____ RECORDS PROVIDED

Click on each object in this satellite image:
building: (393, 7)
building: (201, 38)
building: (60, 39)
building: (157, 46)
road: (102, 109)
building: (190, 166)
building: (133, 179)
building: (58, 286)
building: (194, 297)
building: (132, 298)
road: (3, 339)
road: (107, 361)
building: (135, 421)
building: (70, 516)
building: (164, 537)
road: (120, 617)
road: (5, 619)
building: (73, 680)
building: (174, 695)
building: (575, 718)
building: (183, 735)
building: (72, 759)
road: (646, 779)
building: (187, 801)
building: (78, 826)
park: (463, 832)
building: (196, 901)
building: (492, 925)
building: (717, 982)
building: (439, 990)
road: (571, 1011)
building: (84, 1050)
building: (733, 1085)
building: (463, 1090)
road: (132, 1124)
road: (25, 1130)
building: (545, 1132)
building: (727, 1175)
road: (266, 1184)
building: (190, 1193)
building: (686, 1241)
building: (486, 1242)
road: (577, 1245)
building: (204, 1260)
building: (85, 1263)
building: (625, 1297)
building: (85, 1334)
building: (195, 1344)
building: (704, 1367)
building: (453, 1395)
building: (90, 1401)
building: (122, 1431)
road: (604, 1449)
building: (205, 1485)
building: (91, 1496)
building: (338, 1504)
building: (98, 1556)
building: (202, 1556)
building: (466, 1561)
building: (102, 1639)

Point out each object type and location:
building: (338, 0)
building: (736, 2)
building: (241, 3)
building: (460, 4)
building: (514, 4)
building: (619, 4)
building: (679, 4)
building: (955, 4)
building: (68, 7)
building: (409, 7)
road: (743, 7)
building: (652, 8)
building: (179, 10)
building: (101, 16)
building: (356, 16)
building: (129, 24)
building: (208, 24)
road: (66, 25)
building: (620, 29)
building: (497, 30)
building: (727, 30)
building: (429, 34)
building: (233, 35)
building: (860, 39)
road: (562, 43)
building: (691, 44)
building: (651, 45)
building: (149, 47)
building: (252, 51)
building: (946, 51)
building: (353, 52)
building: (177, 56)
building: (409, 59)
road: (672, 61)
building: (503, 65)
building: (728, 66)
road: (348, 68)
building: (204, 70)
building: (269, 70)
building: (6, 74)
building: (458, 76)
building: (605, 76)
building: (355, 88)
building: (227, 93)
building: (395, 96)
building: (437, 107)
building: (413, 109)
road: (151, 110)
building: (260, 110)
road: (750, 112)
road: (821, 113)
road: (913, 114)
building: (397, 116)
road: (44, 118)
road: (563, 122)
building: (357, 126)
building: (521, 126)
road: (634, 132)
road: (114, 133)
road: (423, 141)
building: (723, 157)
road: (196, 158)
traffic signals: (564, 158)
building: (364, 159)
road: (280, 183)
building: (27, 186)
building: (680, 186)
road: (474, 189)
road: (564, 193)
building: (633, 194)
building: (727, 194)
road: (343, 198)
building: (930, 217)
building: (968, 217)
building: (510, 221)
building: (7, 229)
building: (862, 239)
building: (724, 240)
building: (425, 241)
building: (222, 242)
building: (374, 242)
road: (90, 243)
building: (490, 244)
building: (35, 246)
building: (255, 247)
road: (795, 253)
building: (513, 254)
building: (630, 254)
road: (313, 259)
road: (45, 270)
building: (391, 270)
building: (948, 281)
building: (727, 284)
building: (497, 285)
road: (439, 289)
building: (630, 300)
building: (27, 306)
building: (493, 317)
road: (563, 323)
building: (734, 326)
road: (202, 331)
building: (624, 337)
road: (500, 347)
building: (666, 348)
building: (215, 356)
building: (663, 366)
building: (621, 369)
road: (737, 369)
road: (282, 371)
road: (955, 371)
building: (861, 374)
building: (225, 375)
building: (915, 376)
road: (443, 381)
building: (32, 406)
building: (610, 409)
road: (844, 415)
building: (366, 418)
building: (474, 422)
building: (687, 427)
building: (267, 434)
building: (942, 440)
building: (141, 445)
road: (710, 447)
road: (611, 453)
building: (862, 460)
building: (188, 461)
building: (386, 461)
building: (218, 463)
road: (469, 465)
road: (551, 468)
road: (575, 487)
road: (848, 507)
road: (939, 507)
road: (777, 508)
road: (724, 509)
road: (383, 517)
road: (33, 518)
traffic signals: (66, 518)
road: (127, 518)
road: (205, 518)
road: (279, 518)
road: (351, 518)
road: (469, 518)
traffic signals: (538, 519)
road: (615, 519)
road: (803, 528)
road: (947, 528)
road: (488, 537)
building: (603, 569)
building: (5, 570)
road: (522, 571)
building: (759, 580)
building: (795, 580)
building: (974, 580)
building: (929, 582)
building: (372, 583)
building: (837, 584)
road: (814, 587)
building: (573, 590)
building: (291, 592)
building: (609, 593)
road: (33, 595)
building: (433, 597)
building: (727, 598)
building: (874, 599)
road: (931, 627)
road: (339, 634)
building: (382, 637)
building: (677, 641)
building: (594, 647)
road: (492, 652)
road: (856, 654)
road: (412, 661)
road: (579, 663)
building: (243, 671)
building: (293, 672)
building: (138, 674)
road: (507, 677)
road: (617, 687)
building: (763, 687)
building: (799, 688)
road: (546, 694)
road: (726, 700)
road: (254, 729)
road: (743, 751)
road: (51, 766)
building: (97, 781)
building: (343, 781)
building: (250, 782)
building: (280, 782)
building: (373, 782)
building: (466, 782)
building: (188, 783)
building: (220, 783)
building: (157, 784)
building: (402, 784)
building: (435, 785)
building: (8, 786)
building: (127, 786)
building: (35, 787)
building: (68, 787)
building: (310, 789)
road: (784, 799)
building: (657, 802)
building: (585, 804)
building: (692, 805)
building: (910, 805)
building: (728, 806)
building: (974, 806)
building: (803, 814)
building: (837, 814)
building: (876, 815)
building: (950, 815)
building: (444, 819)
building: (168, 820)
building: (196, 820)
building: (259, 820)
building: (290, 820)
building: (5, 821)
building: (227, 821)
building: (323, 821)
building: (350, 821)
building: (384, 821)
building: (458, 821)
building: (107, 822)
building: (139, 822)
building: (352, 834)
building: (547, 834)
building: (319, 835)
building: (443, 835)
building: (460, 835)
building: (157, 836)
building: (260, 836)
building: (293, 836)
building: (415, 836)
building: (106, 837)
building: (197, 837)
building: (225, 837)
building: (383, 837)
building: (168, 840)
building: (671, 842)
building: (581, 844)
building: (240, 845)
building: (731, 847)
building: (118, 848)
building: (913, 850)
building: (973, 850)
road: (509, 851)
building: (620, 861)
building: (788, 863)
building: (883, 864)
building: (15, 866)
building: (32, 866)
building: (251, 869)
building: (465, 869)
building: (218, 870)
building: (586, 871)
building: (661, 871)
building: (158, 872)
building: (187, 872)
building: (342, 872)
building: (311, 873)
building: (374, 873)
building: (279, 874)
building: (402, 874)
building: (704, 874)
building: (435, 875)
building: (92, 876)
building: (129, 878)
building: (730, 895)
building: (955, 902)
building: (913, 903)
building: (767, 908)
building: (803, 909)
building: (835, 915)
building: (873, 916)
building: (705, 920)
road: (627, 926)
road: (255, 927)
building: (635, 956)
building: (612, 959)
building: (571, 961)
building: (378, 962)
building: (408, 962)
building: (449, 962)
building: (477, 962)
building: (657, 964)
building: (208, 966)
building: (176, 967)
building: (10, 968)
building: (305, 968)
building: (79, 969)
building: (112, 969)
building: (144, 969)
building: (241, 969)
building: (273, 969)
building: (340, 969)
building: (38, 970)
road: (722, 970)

________

*PROBLEM REQUIREMENTS*
Scan the data above. Return every line with "object" in it.

*SOLUTION*
Click on each object in this satellite image:
Point out each object type and location:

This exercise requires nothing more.